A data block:
----------
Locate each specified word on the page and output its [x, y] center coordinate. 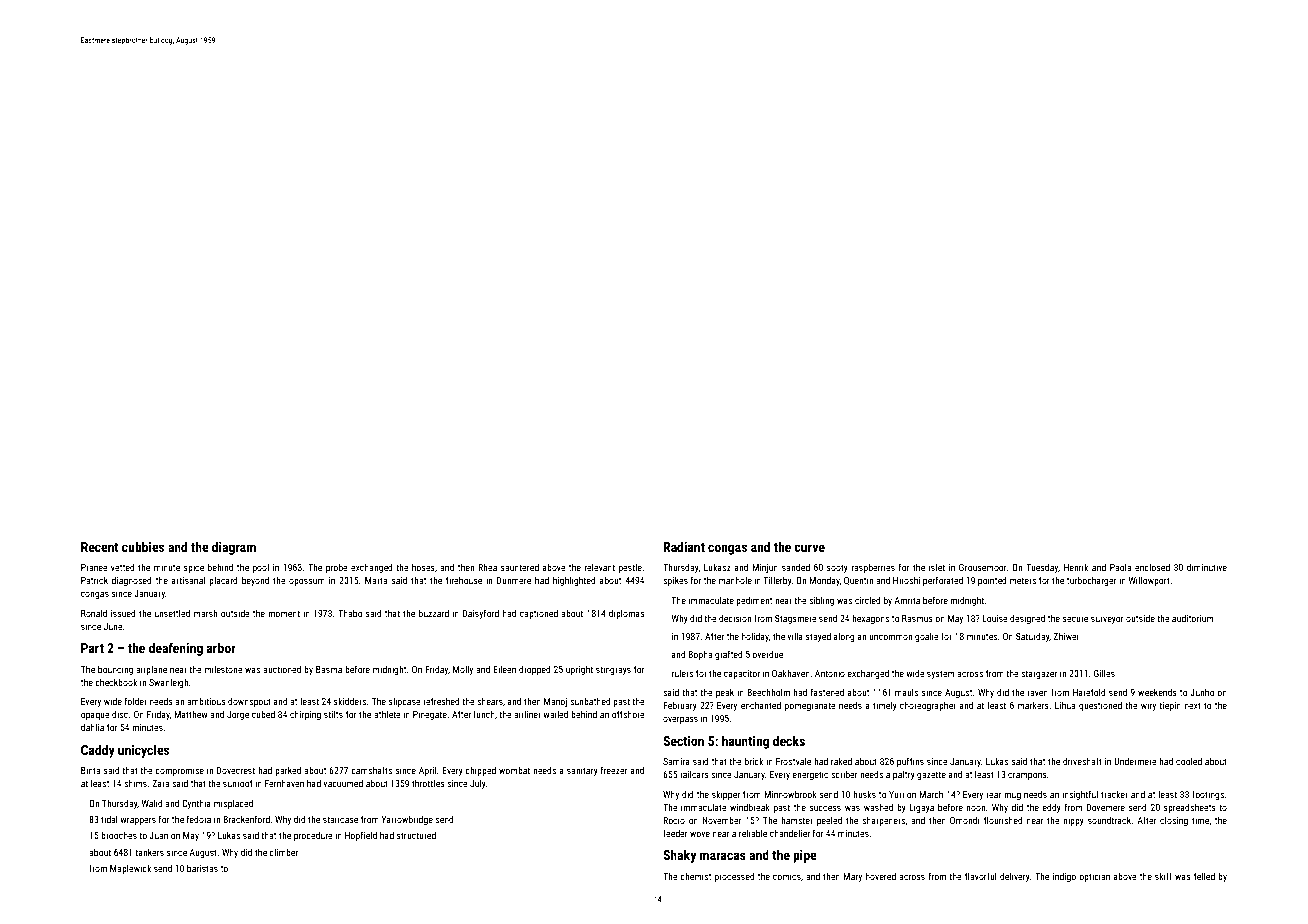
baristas [202, 868]
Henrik [1076, 567]
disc [120, 714]
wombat [514, 770]
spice [194, 568]
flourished [1003, 820]
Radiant [684, 546]
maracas [723, 856]
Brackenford [246, 819]
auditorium [1192, 618]
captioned [539, 614]
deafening [176, 649]
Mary [852, 877]
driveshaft [1082, 761]
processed [735, 877]
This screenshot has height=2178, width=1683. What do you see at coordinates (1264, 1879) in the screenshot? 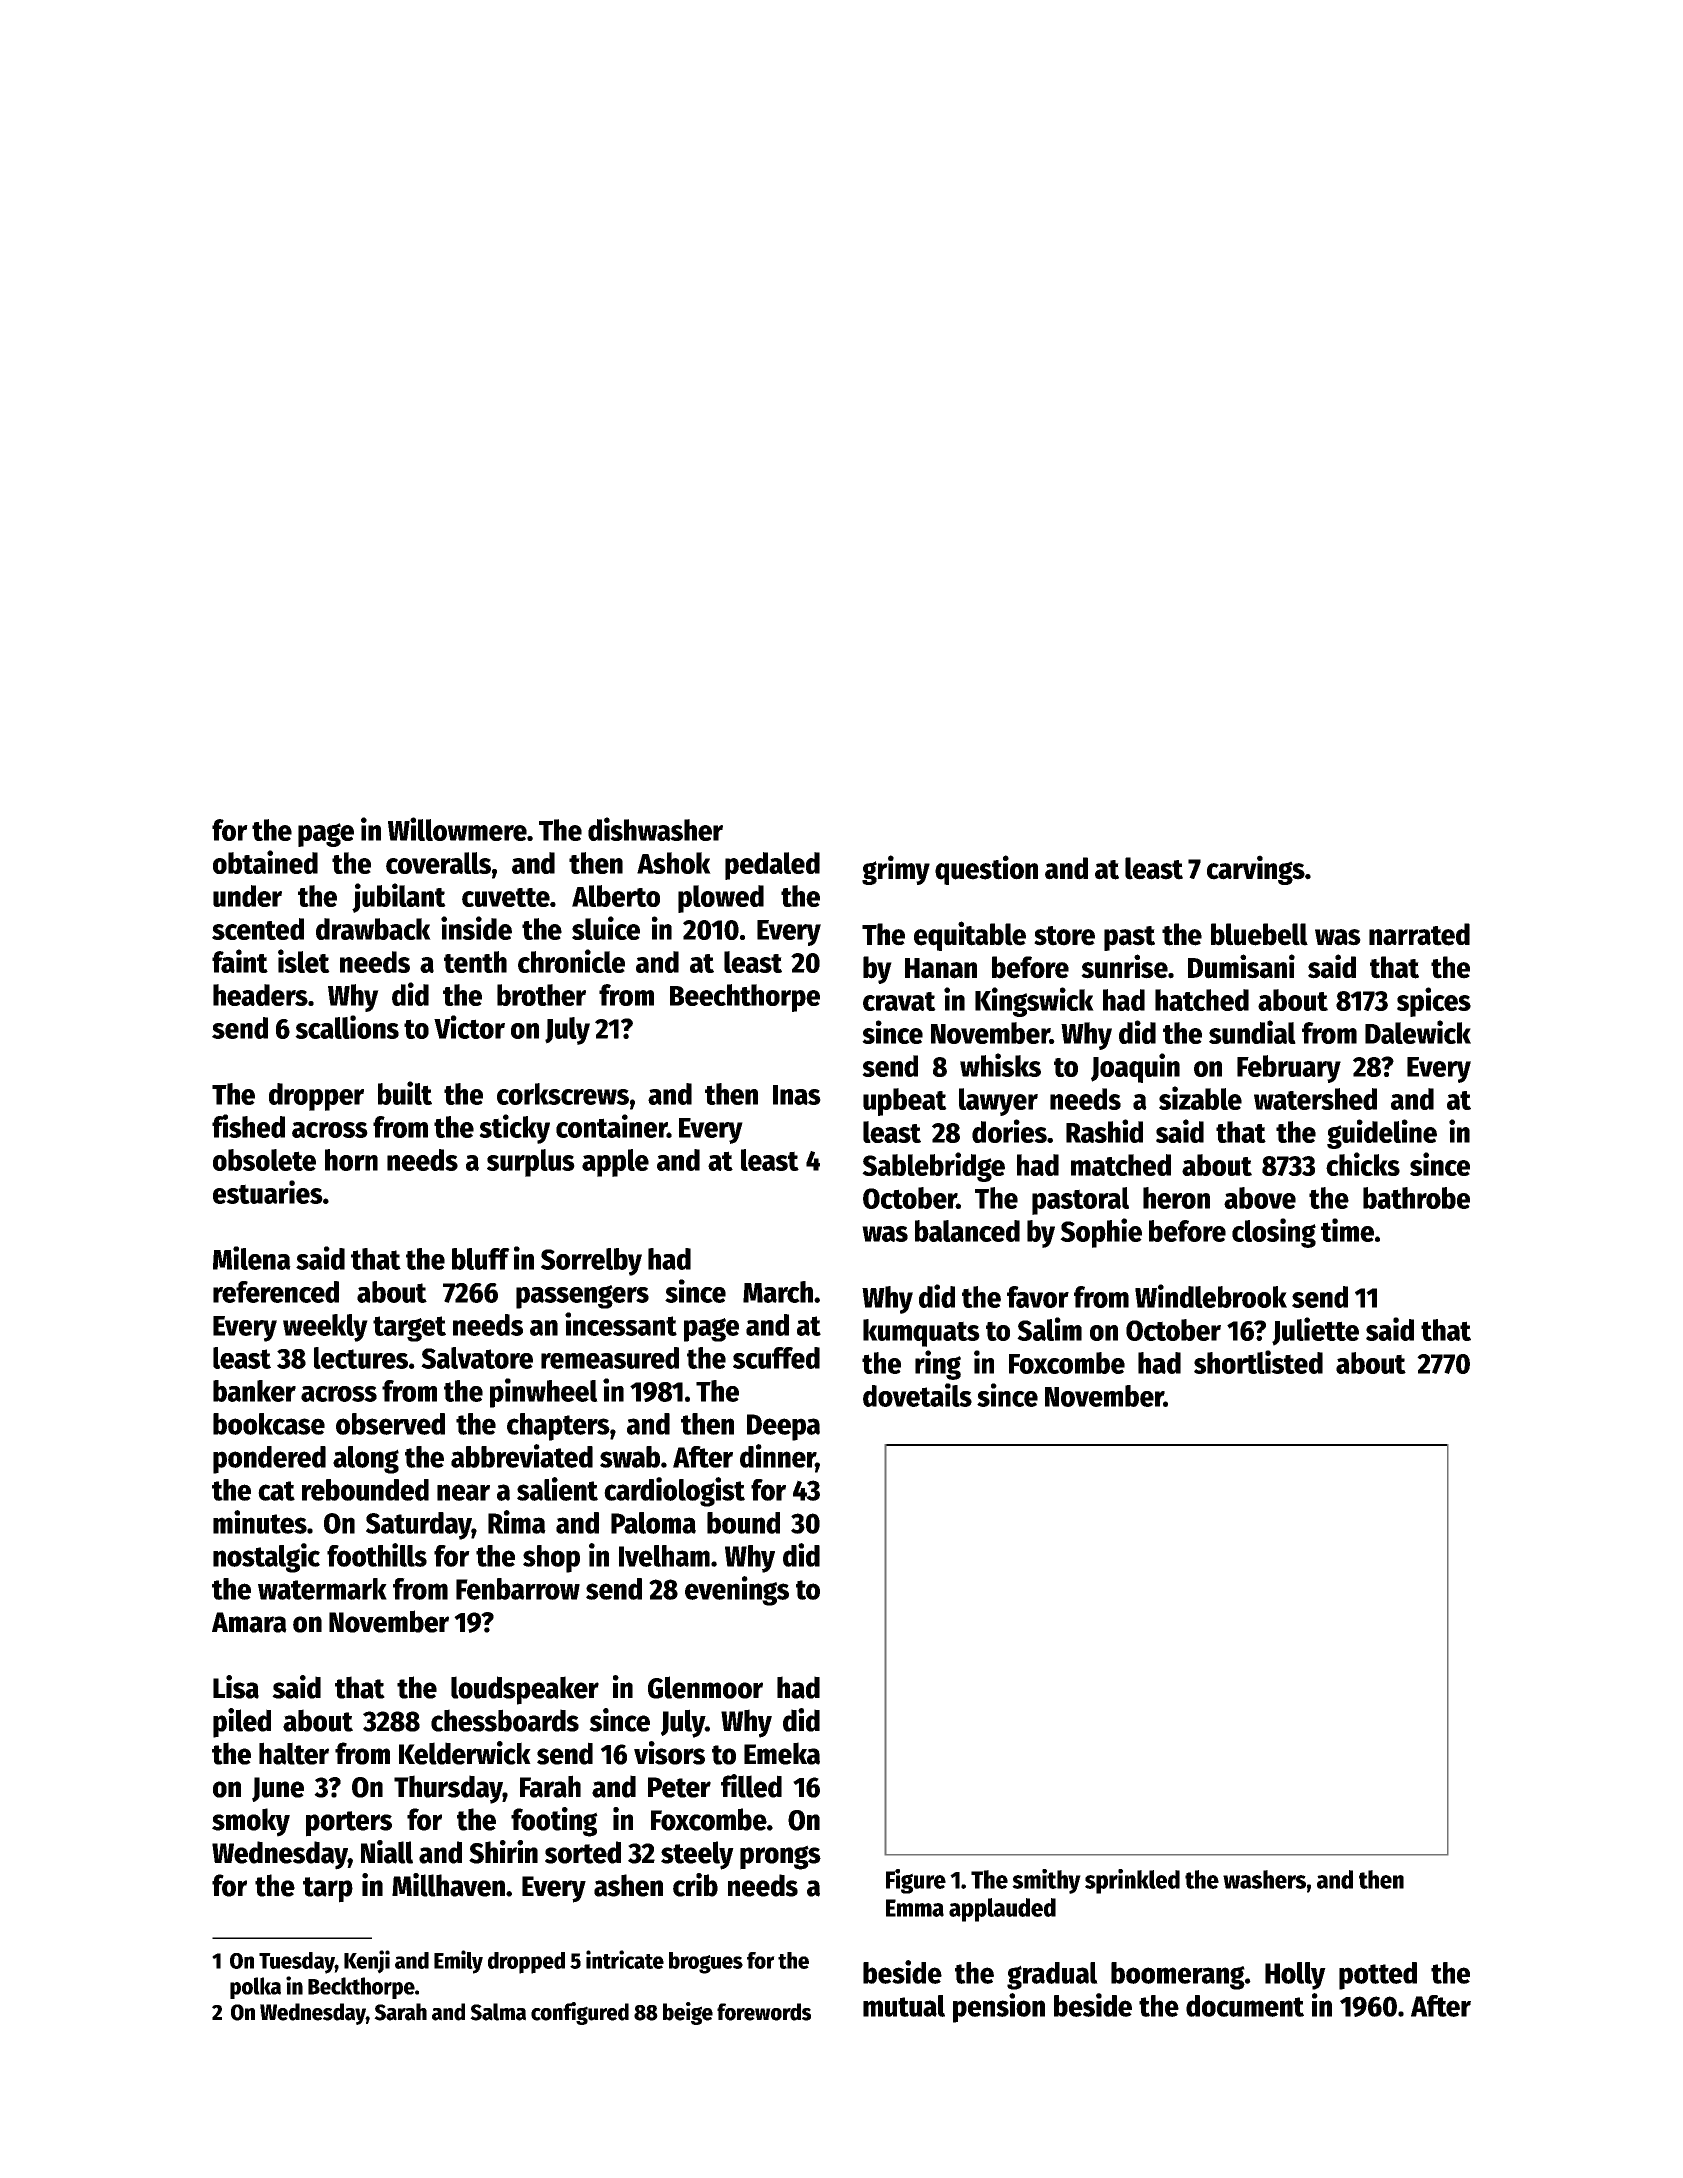
I see `washers` at bounding box center [1264, 1879].
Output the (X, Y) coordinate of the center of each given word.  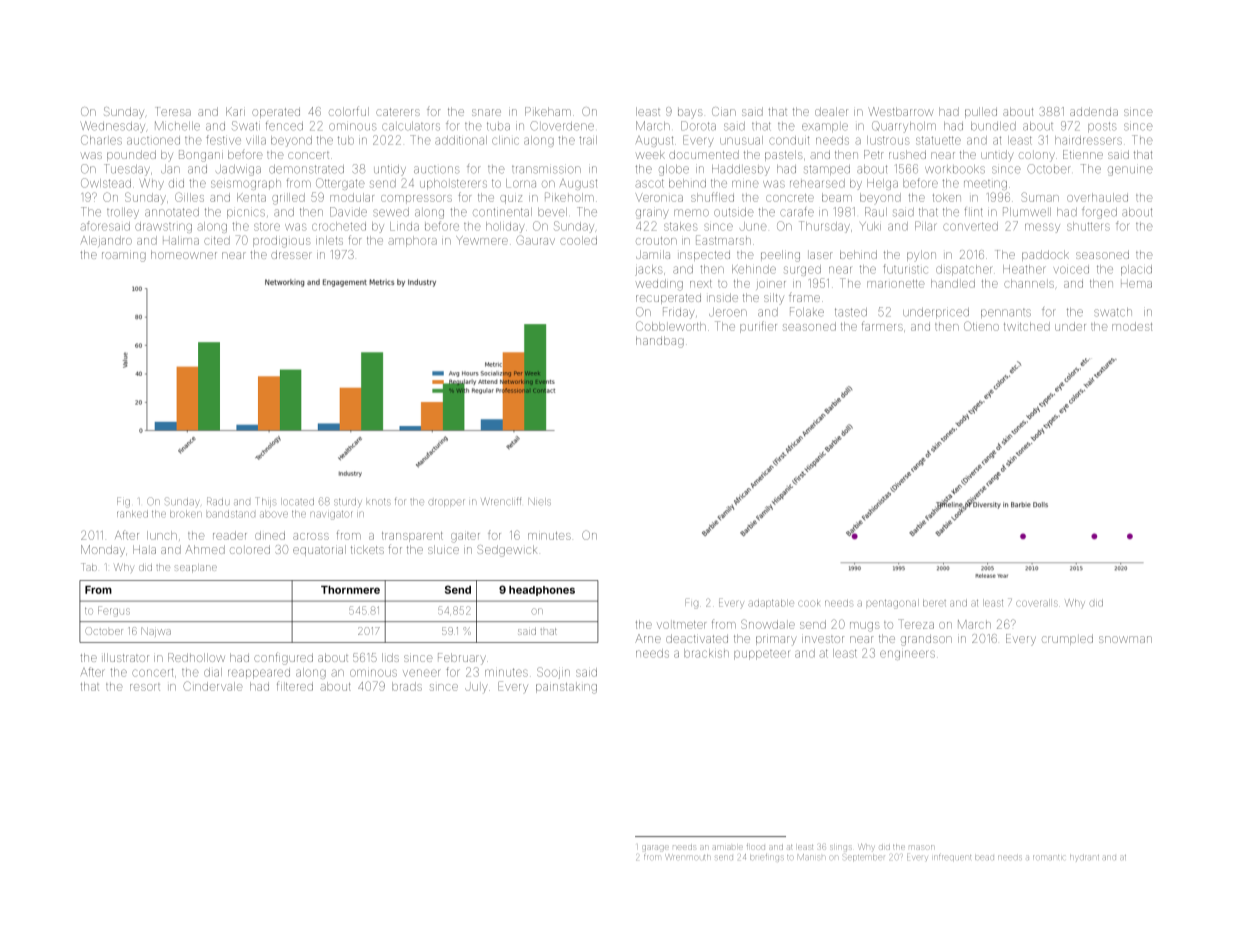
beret (934, 603)
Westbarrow (900, 111)
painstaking (566, 688)
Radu (218, 501)
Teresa (174, 111)
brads (407, 686)
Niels (540, 501)
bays (690, 114)
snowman (1125, 639)
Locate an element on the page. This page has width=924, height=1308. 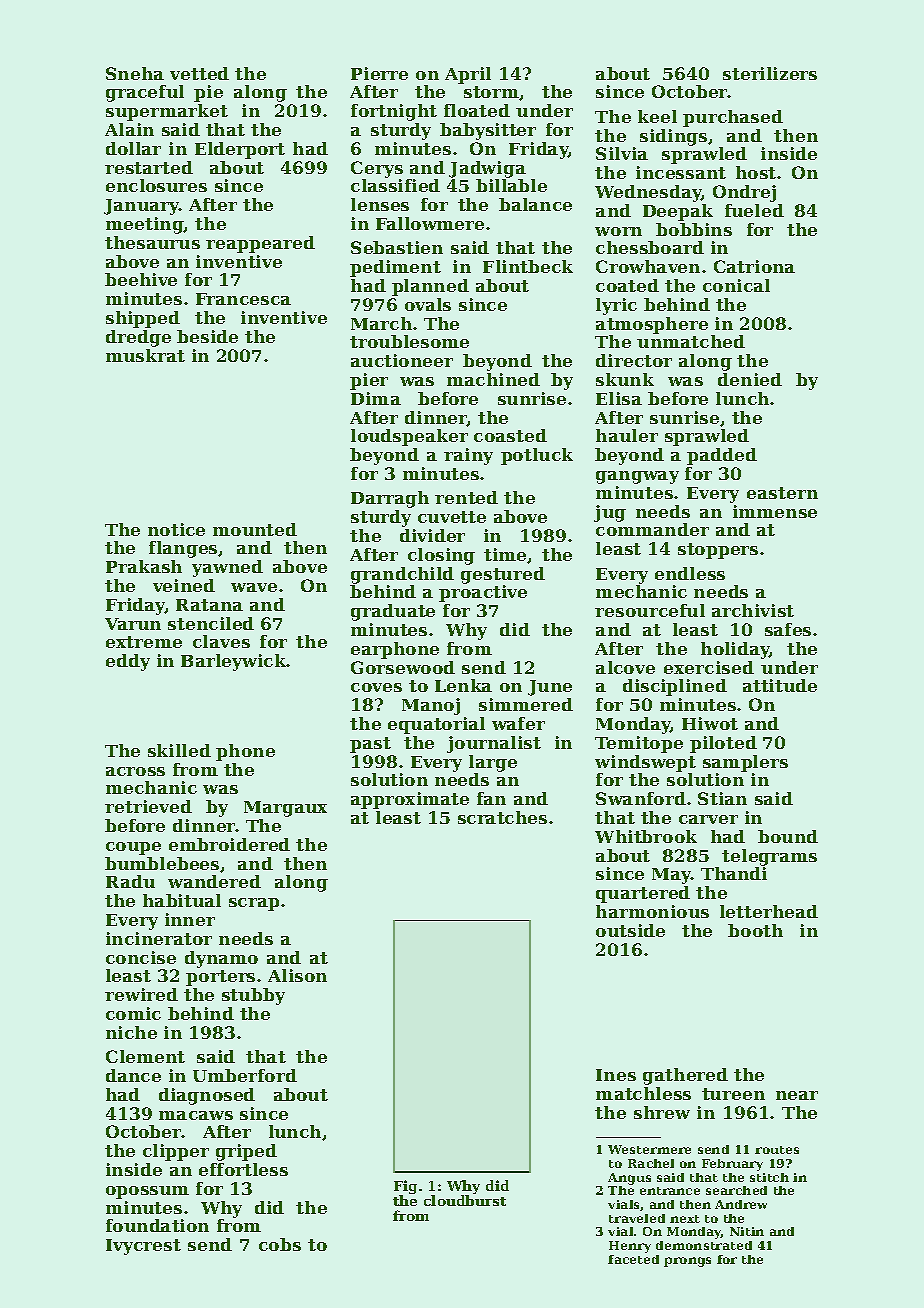
vetted is located at coordinates (199, 73).
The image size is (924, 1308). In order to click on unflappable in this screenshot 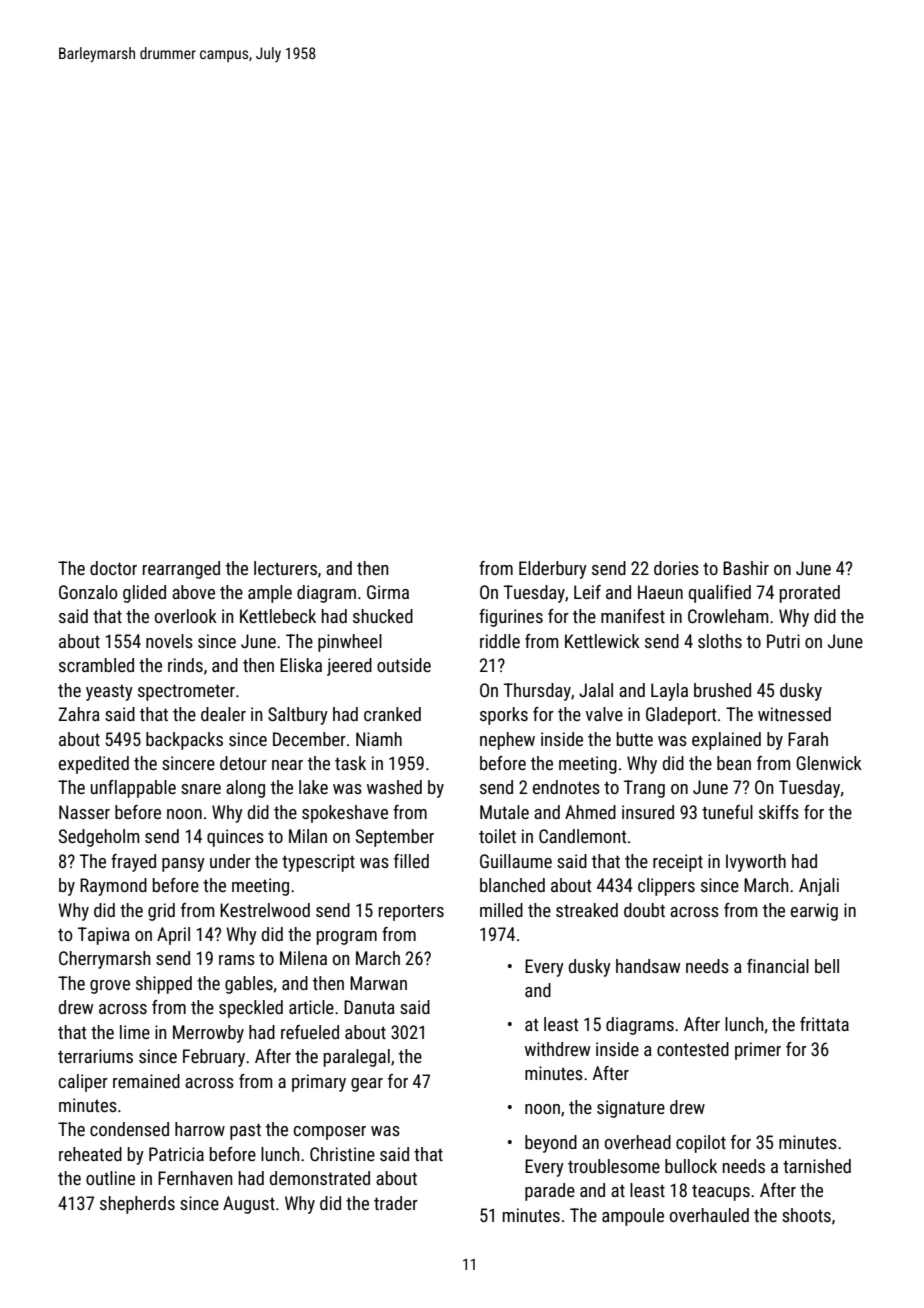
----------
= Written problem =
Output the listing above word for word, with every line included and the pictures left out.

= Task response =
Locate each specified word on the page and output its [x, y] center coordinate. 
baristas [202, 868]
Henrik [1076, 567]
disc [120, 714]
wombat [514, 770]
spice [194, 568]
flourished [1003, 820]
Radiant [684, 546]
maracas [723, 856]
Brackenford [246, 819]
auditorium [1192, 618]
captioned [539, 614]
deafening [176, 649]
Mary [852, 877]
driveshaft [1082, 761]
processed [735, 877]
This screenshot has height=2178, width=1683. What do you see at coordinates (1264, 1879) in the screenshot? 
I see `washers` at bounding box center [1264, 1879].
Output the (X, Y) coordinate of the center of each given word.  
beret (934, 603)
Westbarrow (900, 111)
painstaking (566, 688)
Radu (218, 501)
Teresa (174, 111)
brads (407, 686)
Niels (540, 501)
bays (690, 114)
snowman (1125, 639)
Locate an element on the page. This page has width=924, height=1308. 
vetted is located at coordinates (199, 73).
The image size is (924, 1308). In order to click on unflappable in this screenshot 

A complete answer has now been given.